(Records from a data source)
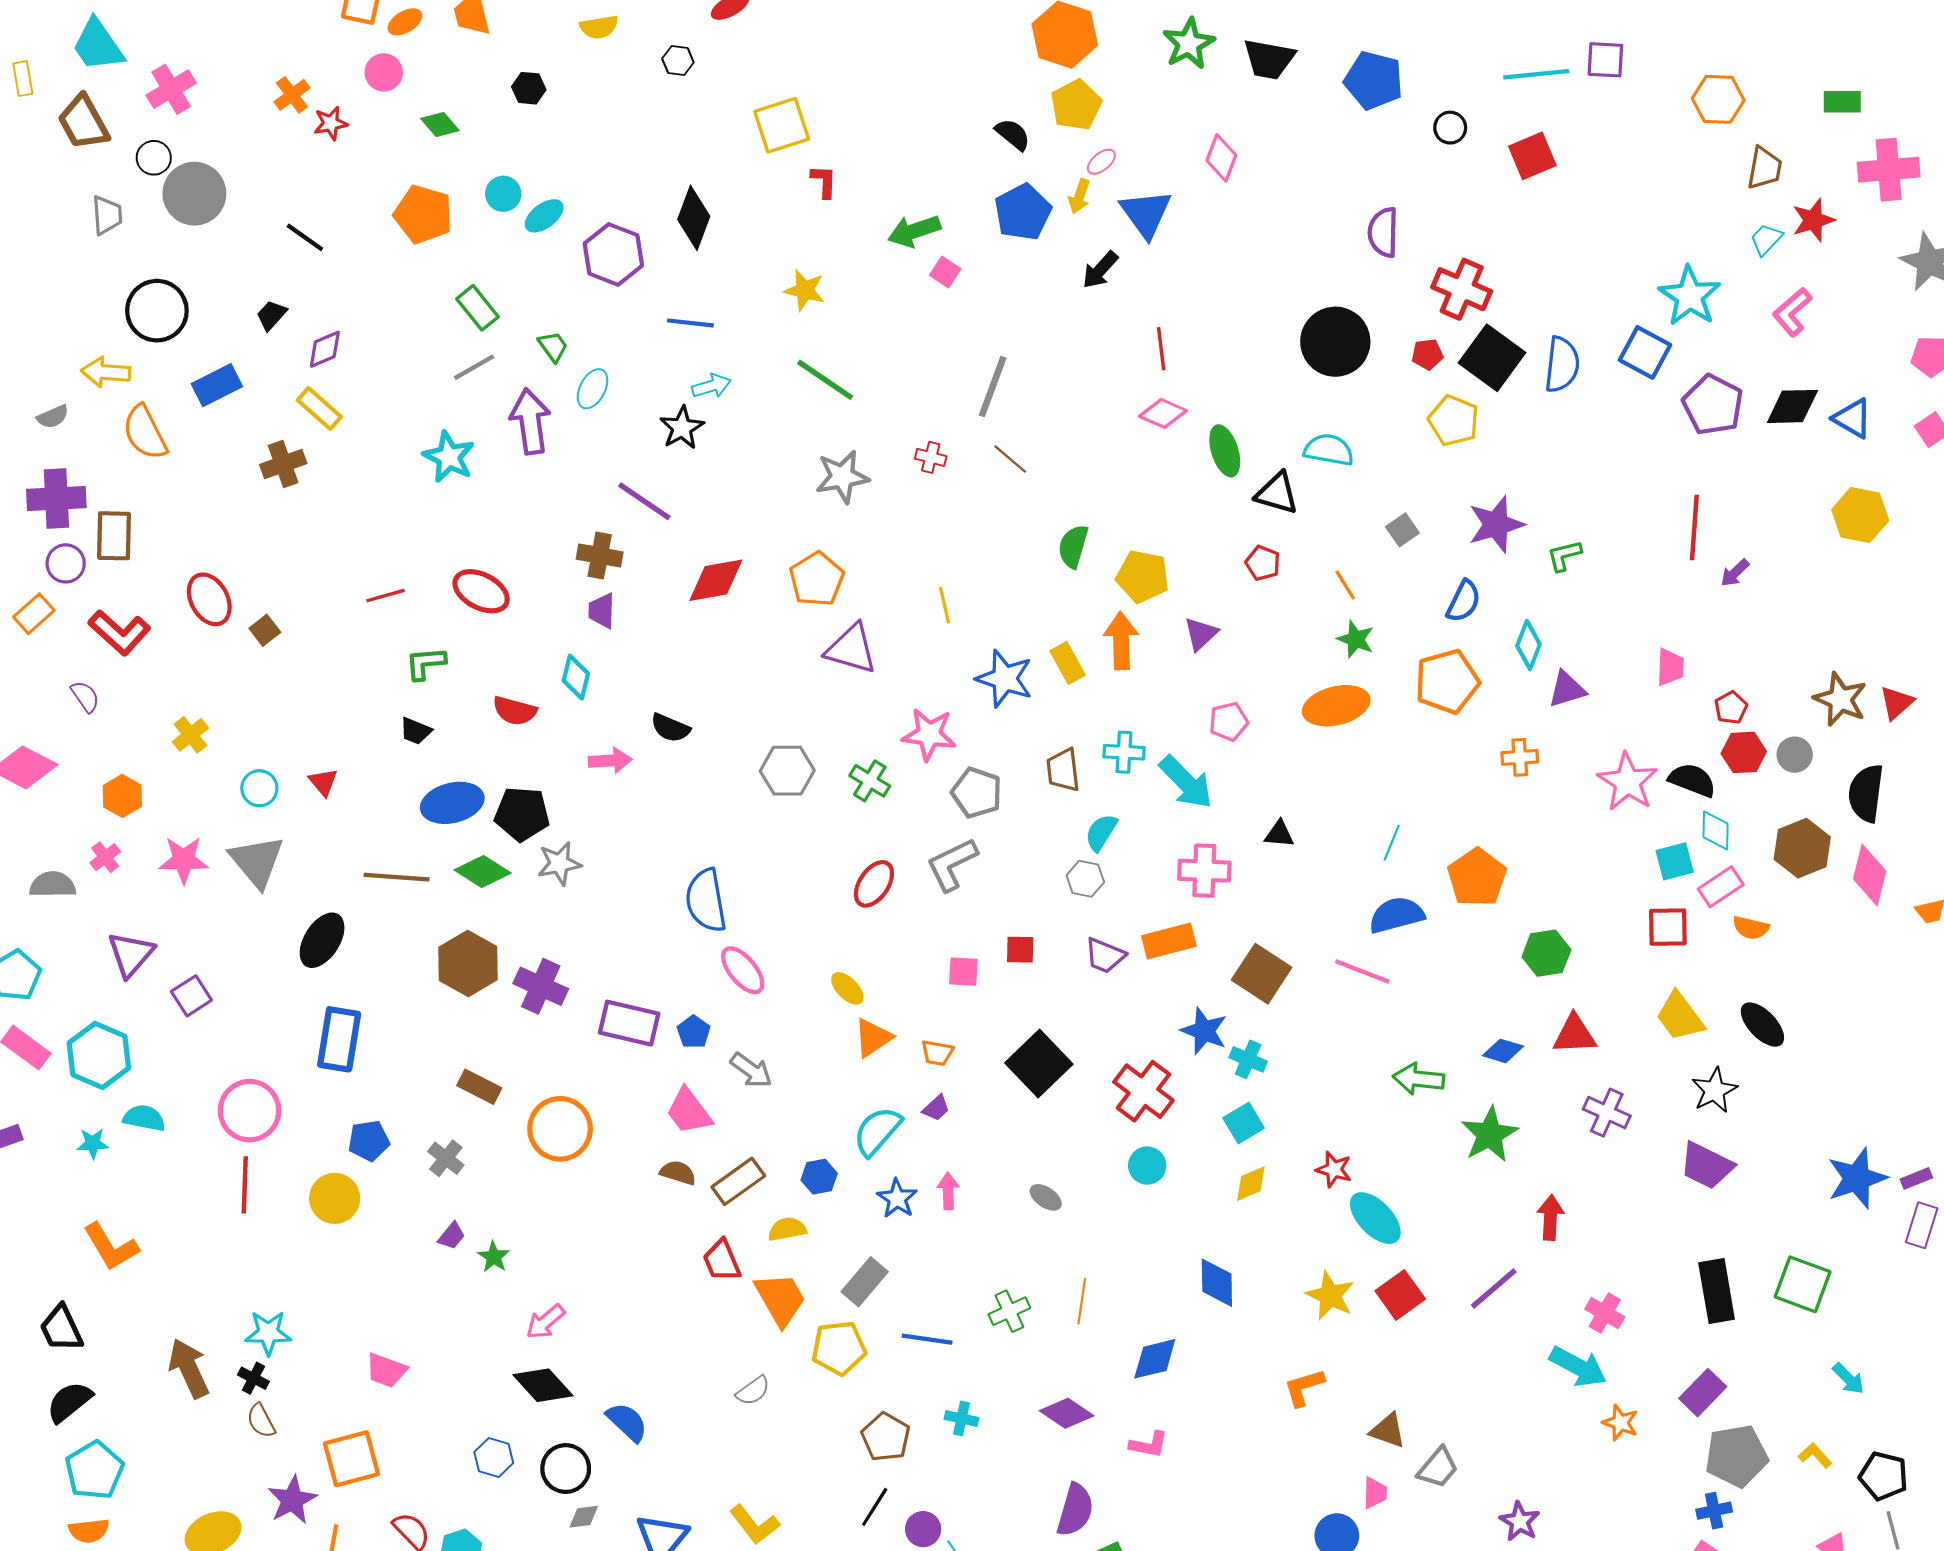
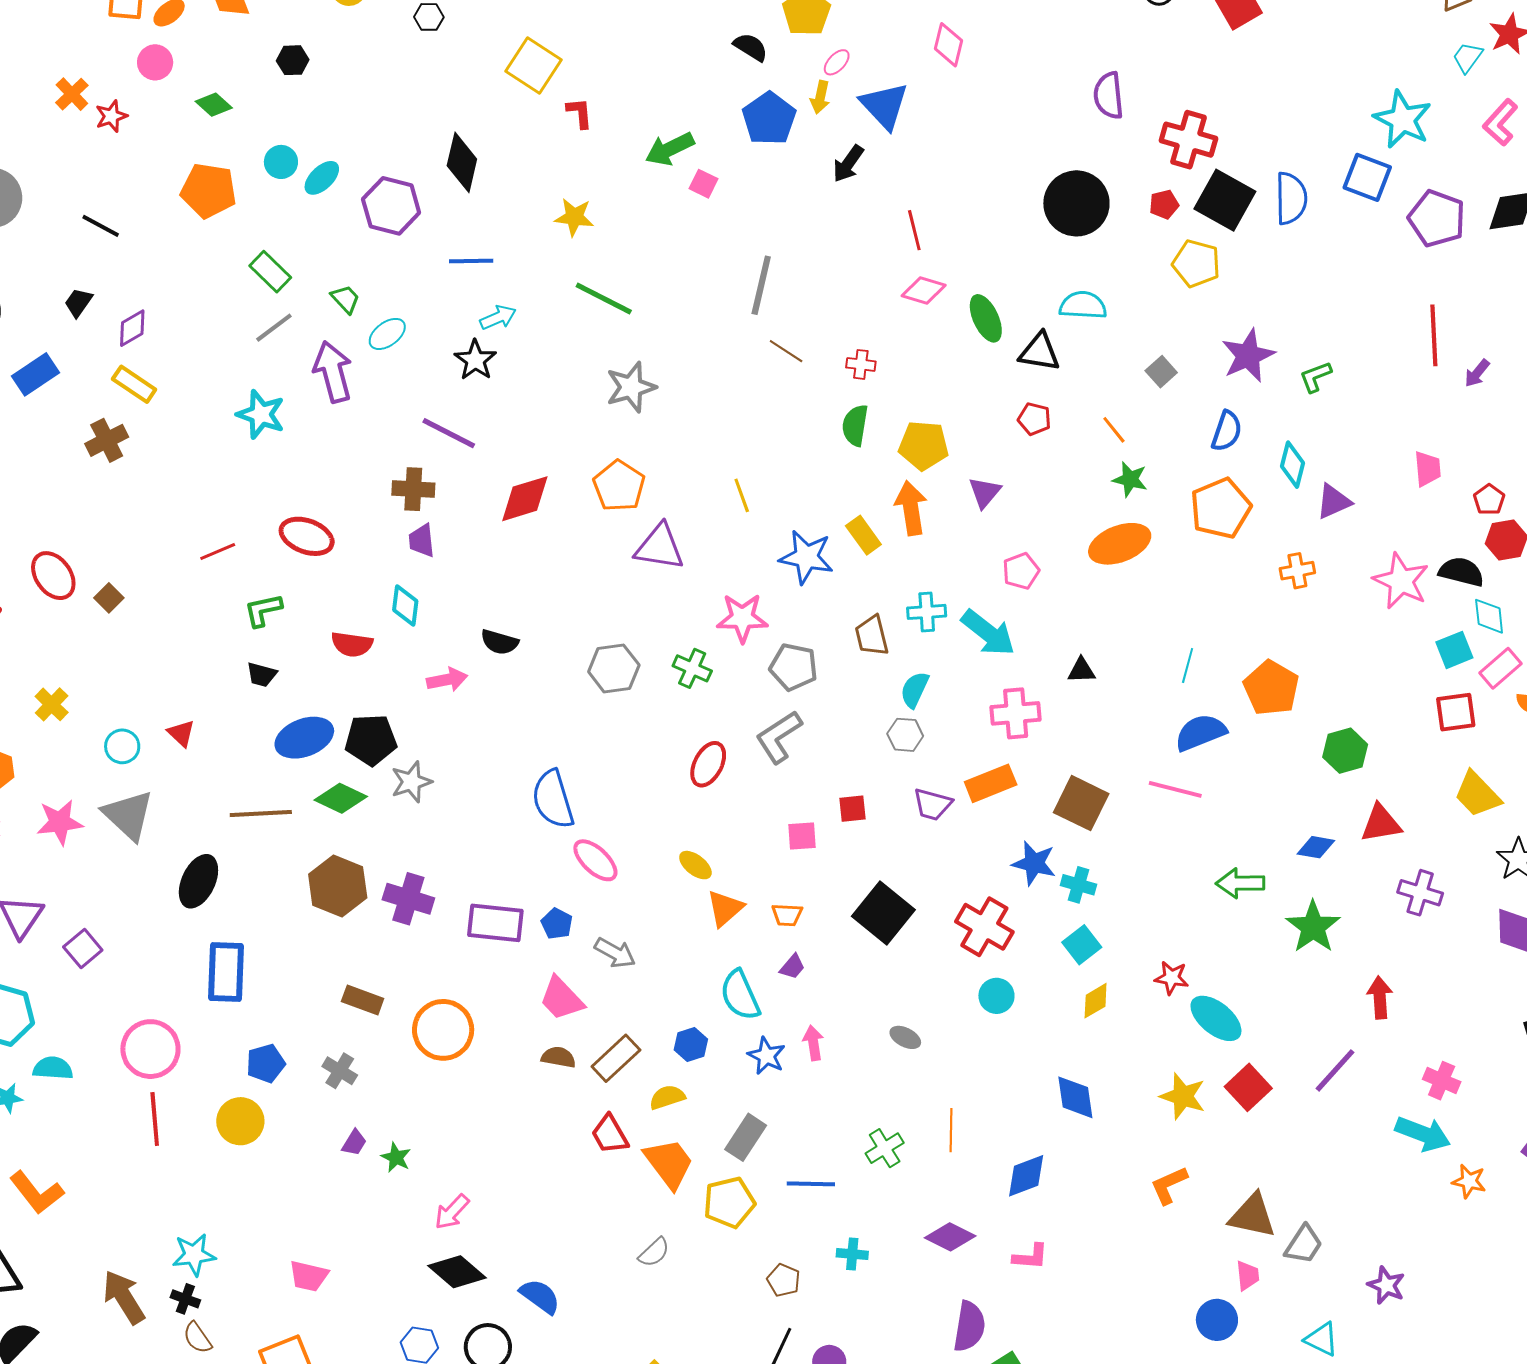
yellow square: (782, 125) -> (533, 66), turned -32
cyan ellipse: (593, 389) -> (387, 334), turned 33
red cross: (931, 457) -> (861, 364), moved
cyan semicircle: (877, 1131) -> (740, 995), turned -58
brown triangle: (1388, 1431) -> (1252, 1216), size x1.4
brown pentagon: (886, 1437) -> (784, 1280), size x0.7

#### ACTIVITY:
Which lines in the records above contain the word "brown"? Copy each one.

#### REPLY:
brown triangle: (1388, 1431) -> (1252, 1216), size x1.4
brown pentagon: (886, 1437) -> (784, 1280), size x0.7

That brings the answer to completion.